Only one stretch of the records below is wanted: the lines from the one holding "camera: 25 degrees right, 25 degrees down" through the one holding "(495, 461) = (350, 367): red". Return it exactly, both ends included.

---------- Exercise material ----------

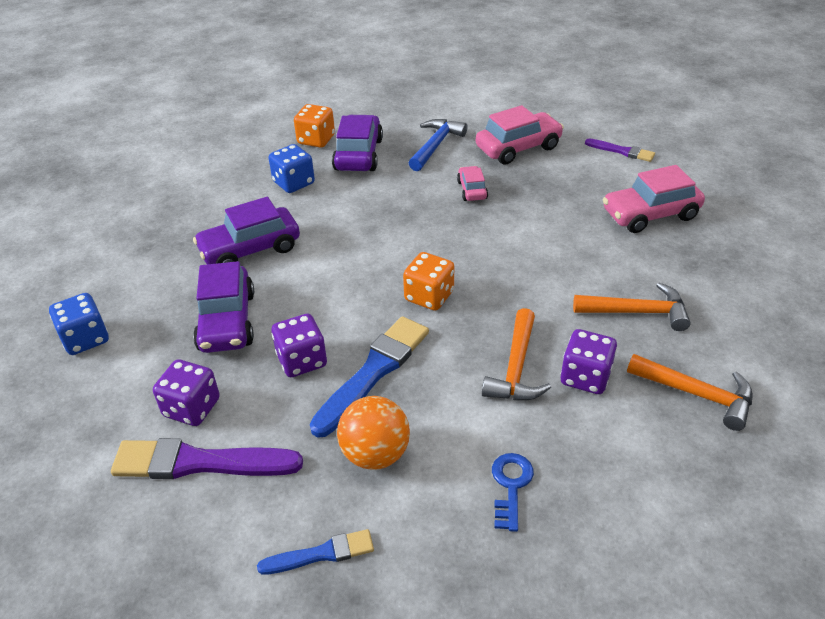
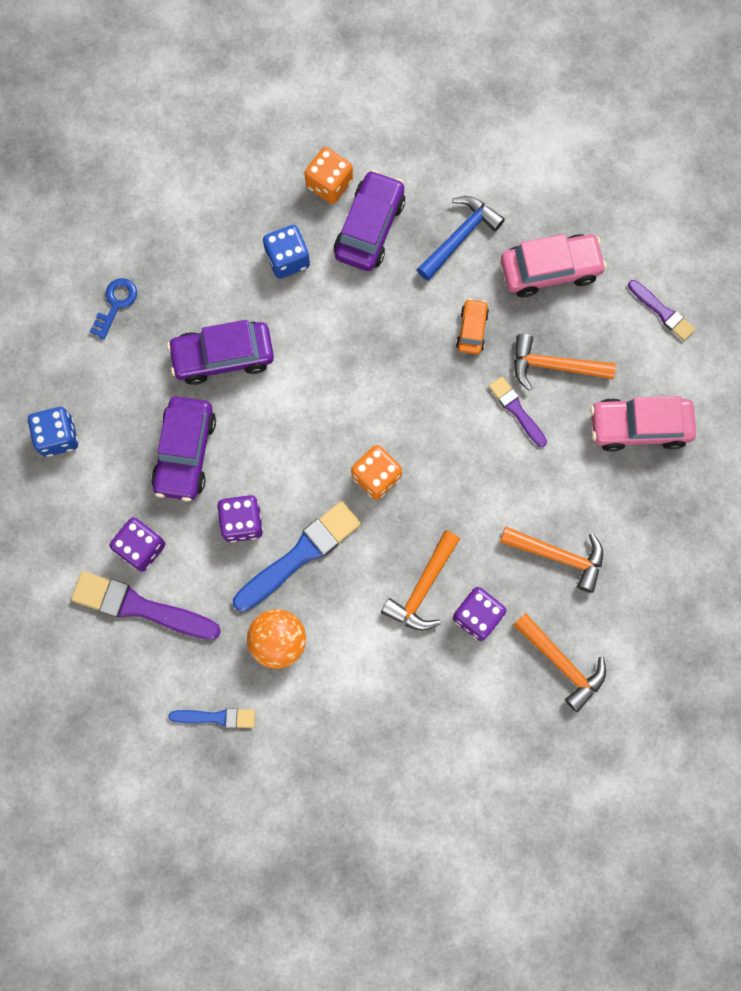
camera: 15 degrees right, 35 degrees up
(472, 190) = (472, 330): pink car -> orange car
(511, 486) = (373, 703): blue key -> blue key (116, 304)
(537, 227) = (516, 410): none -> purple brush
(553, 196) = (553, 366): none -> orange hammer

----------
---------- Exercise material ----------

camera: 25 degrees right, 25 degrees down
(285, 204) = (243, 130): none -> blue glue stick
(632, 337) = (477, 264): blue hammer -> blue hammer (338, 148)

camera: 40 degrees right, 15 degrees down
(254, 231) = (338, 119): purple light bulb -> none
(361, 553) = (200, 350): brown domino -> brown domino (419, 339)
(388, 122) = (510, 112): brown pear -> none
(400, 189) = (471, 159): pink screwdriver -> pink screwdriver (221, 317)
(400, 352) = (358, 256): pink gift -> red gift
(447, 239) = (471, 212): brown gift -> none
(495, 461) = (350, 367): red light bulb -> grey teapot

----------
---------- Exercise material ----------

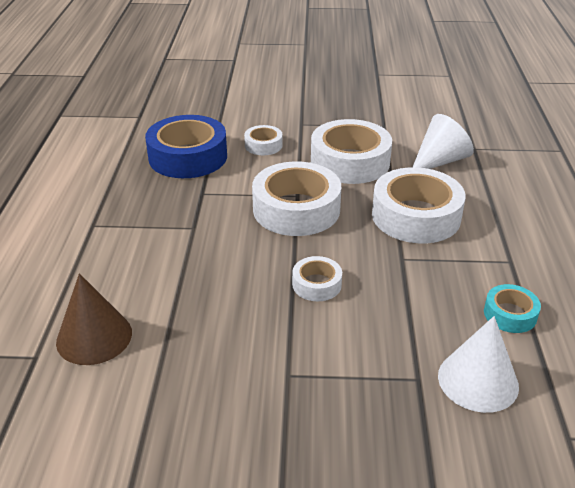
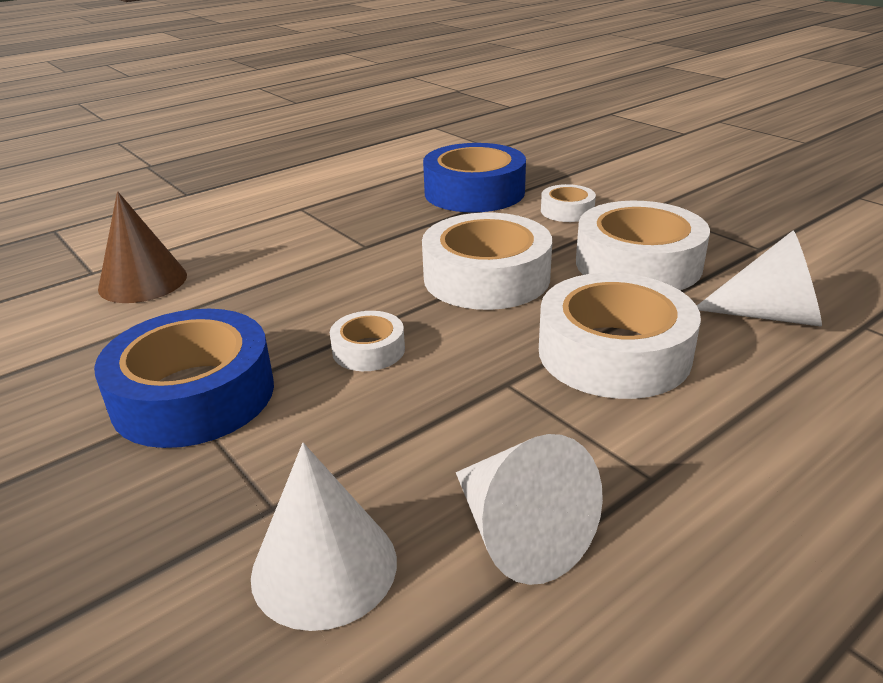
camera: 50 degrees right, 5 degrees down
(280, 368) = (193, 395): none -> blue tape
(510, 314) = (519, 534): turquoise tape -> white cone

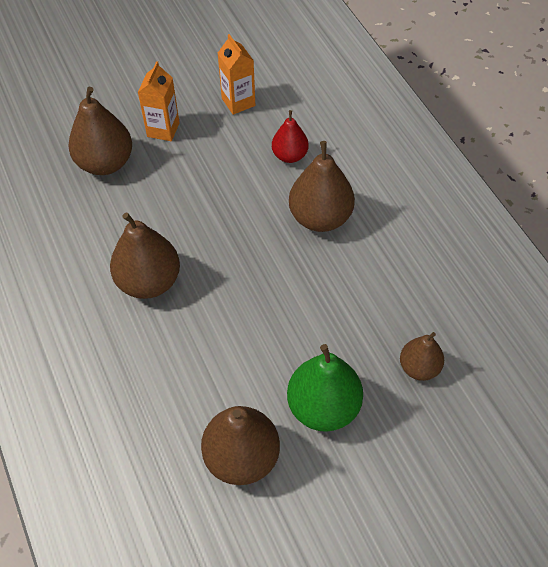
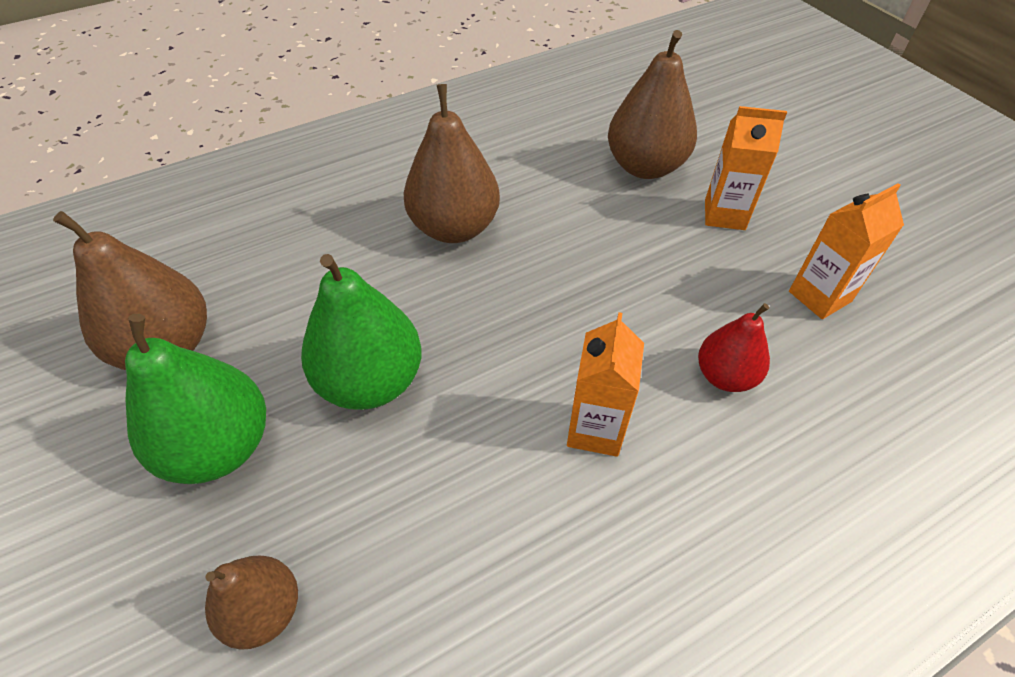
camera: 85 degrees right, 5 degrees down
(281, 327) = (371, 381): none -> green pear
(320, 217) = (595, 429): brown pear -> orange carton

----------

■ Answer for this exercise ■
camera: 25 degrees right, 25 degrees down
(285, 204) = (243, 130): none -> blue glue stick
(632, 337) = (477, 264): blue hammer -> blue hammer (338, 148)

camera: 40 degrees right, 15 degrees down
(254, 231) = (338, 119): purple light bulb -> none
(361, 553) = (200, 350): brown domino -> brown domino (419, 339)
(388, 122) = (510, 112): brown pear -> none
(400, 189) = (471, 159): pink screwdriver -> pink screwdriver (221, 317)
(400, 352) = (358, 256): pink gift -> red gift
(447, 239) = (471, 212): brown gift -> none
(495, 461) = (350, 367): red light bulb -> grey teapot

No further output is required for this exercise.